* Work instruction:
The entries below must be retyped in full. Keep every word the same.
---------- Data extract ----------
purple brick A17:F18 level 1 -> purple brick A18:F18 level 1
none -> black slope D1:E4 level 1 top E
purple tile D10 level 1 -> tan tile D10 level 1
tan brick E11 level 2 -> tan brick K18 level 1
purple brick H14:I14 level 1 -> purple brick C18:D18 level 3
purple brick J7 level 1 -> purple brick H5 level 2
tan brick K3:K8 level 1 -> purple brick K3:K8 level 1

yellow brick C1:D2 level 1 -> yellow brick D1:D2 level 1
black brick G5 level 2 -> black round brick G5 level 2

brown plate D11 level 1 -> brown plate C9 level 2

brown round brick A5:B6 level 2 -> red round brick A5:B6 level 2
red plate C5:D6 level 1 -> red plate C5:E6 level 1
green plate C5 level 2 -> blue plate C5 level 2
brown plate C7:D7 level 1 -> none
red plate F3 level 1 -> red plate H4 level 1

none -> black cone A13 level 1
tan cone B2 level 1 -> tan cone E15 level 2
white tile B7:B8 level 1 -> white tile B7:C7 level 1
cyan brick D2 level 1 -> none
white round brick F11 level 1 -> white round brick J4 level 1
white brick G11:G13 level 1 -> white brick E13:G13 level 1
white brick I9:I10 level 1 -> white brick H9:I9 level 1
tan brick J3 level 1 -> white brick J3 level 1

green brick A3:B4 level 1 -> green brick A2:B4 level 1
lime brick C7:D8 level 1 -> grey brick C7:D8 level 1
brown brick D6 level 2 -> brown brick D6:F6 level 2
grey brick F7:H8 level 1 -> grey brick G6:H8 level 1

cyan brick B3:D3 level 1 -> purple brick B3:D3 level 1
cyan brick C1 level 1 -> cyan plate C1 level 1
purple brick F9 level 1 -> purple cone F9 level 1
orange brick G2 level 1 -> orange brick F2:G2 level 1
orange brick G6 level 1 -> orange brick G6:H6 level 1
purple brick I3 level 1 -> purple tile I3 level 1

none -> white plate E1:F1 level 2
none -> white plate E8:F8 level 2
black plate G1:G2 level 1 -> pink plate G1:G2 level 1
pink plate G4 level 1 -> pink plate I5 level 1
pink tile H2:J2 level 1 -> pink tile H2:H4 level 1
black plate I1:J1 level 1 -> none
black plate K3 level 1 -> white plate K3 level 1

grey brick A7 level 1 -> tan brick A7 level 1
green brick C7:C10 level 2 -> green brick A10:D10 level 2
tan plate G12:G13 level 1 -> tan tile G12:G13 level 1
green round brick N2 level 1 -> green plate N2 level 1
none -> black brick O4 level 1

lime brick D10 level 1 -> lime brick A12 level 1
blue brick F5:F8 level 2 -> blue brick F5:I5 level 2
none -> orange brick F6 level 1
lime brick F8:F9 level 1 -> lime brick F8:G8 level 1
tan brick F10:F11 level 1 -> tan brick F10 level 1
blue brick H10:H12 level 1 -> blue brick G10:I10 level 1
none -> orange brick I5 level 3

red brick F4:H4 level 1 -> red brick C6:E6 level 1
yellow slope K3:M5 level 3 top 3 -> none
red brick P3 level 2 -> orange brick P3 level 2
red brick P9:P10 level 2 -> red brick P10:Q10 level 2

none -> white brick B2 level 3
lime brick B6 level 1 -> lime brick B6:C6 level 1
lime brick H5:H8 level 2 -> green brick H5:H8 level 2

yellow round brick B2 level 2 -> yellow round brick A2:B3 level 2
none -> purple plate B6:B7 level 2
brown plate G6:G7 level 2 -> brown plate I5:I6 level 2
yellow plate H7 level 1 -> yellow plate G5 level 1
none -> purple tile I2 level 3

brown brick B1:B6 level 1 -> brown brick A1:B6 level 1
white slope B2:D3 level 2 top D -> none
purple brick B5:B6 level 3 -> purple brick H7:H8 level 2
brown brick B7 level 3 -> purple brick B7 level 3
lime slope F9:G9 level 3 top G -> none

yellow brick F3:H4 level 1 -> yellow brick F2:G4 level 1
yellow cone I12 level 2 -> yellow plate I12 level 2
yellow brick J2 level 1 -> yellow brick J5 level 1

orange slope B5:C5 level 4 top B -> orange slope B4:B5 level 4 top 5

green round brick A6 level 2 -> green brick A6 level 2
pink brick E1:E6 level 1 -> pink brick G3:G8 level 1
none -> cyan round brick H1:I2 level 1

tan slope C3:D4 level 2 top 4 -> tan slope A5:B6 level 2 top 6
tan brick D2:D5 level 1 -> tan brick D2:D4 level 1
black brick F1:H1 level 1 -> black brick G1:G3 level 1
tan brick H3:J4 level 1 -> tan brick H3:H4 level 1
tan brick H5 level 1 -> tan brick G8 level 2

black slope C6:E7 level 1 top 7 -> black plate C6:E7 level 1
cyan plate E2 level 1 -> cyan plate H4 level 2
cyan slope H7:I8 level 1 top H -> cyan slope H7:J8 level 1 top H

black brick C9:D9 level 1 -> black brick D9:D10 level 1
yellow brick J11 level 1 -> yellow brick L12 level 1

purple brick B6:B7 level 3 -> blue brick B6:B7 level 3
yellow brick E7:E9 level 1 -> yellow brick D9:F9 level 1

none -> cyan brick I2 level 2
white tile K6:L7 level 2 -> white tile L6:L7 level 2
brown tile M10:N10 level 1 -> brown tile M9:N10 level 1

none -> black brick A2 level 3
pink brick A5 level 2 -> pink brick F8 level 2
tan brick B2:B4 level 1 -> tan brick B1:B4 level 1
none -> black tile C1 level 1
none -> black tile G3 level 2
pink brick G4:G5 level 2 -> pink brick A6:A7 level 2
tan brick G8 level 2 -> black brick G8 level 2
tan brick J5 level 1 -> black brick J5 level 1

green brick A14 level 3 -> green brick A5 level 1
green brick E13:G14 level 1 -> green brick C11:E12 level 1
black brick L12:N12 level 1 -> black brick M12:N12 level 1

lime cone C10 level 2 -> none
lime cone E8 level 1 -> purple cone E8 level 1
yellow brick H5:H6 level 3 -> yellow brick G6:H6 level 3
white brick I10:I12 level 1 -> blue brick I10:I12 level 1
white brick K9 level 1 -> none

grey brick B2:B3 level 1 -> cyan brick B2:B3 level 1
----------
* Task answer:
purple brick A17:F18 level 1 -> purple brick A18:F18 level 1
none -> black slope D1:E4 level 1 top E
purple tile D10 level 1 -> tan tile D10 level 1
tan brick E11 level 2 -> tan brick K18 level 1
purple brick H14:I14 level 1 -> purple brick C18:D18 level 3
purple brick J7 level 1 -> purple brick H5 level 2
tan brick K3:K8 level 1 -> purple brick K3:K8 level 1

yellow brick C1:D2 level 1 -> yellow brick D1:D2 level 1
black brick G5 level 2 -> black round brick G5 level 2

brown plate D11 level 1 -> brown plate C9 level 2

brown round brick A5:B6 level 2 -> red round brick A5:B6 level 2
red plate C5:D6 level 1 -> red plate C5:E6 level 1
green plate C5 level 2 -> blue plate C5 level 2
brown plate C7:D7 level 1 -> none
red plate F3 level 1 -> red plate H4 level 1

none -> black cone A13 level 1
tan cone B2 level 1 -> tan cone E15 level 2
white tile B7:B8 level 1 -> white tile B7:C7 level 1
cyan brick D2 level 1 -> none
white round brick F11 level 1 -> white round brick J4 level 1
white brick G11:G13 level 1 -> white brick E13:G13 level 1
white brick I9:I10 level 1 -> white brick H9:I9 level 1
tan brick J3 level 1 -> white brick J3 level 1

green brick A3:B4 level 1 -> green brick A2:B4 level 1
lime brick C7:D8 level 1 -> grey brick C7:D8 level 1
brown brick D6 level 2 -> brown brick D6:F6 level 2
grey brick F7:H8 level 1 -> grey brick G6:H8 level 1

cyan brick B3:D3 level 1 -> purple brick B3:D3 level 1
cyan brick C1 level 1 -> cyan plate C1 level 1
purple brick F9 level 1 -> purple cone F9 level 1
orange brick G2 level 1 -> orange brick F2:G2 level 1
orange brick G6 level 1 -> orange brick G6:H6 level 1
purple brick I3 level 1 -> purple tile I3 level 1

none -> white plate E1:F1 level 2
none -> white plate E8:F8 level 2
black plate G1:G2 level 1 -> pink plate G1:G2 level 1
pink plate G4 level 1 -> pink plate I5 level 1
pink tile H2:J2 level 1 -> pink tile H2:H4 level 1
black plate I1:J1 level 1 -> none
black plate K3 level 1 -> white plate K3 level 1

grey brick A7 level 1 -> tan brick A7 level 1
green brick C7:C10 level 2 -> green brick A10:D10 level 2
tan plate G12:G13 level 1 -> tan tile G12:G13 level 1
green round brick N2 level 1 -> green plate N2 level 1
none -> black brick O4 level 1

lime brick D10 level 1 -> lime brick A12 level 1
blue brick F5:F8 level 2 -> blue brick F5:I5 level 2
none -> orange brick F6 level 1
lime brick F8:F9 level 1 -> lime brick F8:G8 level 1
tan brick F10:F11 level 1 -> tan brick F10 level 1
blue brick H10:H12 level 1 -> blue brick G10:I10 level 1
none -> orange brick I5 level 3

red brick F4:H4 level 1 -> red brick C6:E6 level 1
yellow slope K3:M5 level 3 top 3 -> none
red brick P3 level 2 -> orange brick P3 level 2
red brick P9:P10 level 2 -> red brick P10:Q10 level 2

none -> white brick B2 level 3
lime brick B6 level 1 -> lime brick B6:C6 level 1
lime brick H5:H8 level 2 -> green brick H5:H8 level 2

yellow round brick B2 level 2 -> yellow round brick A2:B3 level 2
none -> purple plate B6:B7 level 2
brown plate G6:G7 level 2 -> brown plate I5:I6 level 2
yellow plate H7 level 1 -> yellow plate G5 level 1
none -> purple tile I2 level 3

brown brick B1:B6 level 1 -> brown brick A1:B6 level 1
white slope B2:D3 level 2 top D -> none
purple brick B5:B6 level 3 -> purple brick H7:H8 level 2
brown brick B7 level 3 -> purple brick B7 level 3
lime slope F9:G9 level 3 top G -> none

yellow brick F3:H4 level 1 -> yellow brick F2:G4 level 1
yellow cone I12 level 2 -> yellow plate I12 level 2
yellow brick J2 level 1 -> yellow brick J5 level 1

orange slope B5:C5 level 4 top B -> orange slope B4:B5 level 4 top 5

green round brick A6 level 2 -> green brick A6 level 2
pink brick E1:E6 level 1 -> pink brick G3:G8 level 1
none -> cyan round brick H1:I2 level 1

tan slope C3:D4 level 2 top 4 -> tan slope A5:B6 level 2 top 6
tan brick D2:D5 level 1 -> tan brick D2:D4 level 1
black brick F1:H1 level 1 -> black brick G1:G3 level 1
tan brick H3:J4 level 1 -> tan brick H3:H4 level 1
tan brick H5 level 1 -> tan brick G8 level 2

black slope C6:E7 level 1 top 7 -> black plate C6:E7 level 1
cyan plate E2 level 1 -> cyan plate H4 level 2
cyan slope H7:I8 level 1 top H -> cyan slope H7:J8 level 1 top H

black brick C9:D9 level 1 -> black brick D9:D10 level 1
yellow brick J11 level 1 -> yellow brick L12 level 1

purple brick B6:B7 level 3 -> blue brick B6:B7 level 3
yellow brick E7:E9 level 1 -> yellow brick D9:F9 level 1

none -> cyan brick I2 level 2
white tile K6:L7 level 2 -> white tile L6:L7 level 2
brown tile M10:N10 level 1 -> brown tile M9:N10 level 1

none -> black brick A2 level 3
pink brick A5 level 2 -> pink brick F8 level 2
tan brick B2:B4 level 1 -> tan brick B1:B4 level 1
none -> black tile C1 level 1
none -> black tile G3 level 2
pink brick G4:G5 level 2 -> pink brick A6:A7 level 2
tan brick G8 level 2 -> black brick G8 level 2
tan brick J5 level 1 -> black brick J5 level 1

green brick A14 level 3 -> green brick A5 level 1
green brick E13:G14 level 1 -> green brick C11:E12 level 1
black brick L12:N12 level 1 -> black brick M12:N12 level 1

lime cone C10 level 2 -> none
lime cone E8 level 1 -> purple cone E8 level 1
yellow brick H5:H6 level 3 -> yellow brick G6:H6 level 3
white brick I10:I12 level 1 -> blue brick I10:I12 level 1
white brick K9 level 1 -> none

grey brick B2:B3 level 1 -> cyan brick B2:B3 level 1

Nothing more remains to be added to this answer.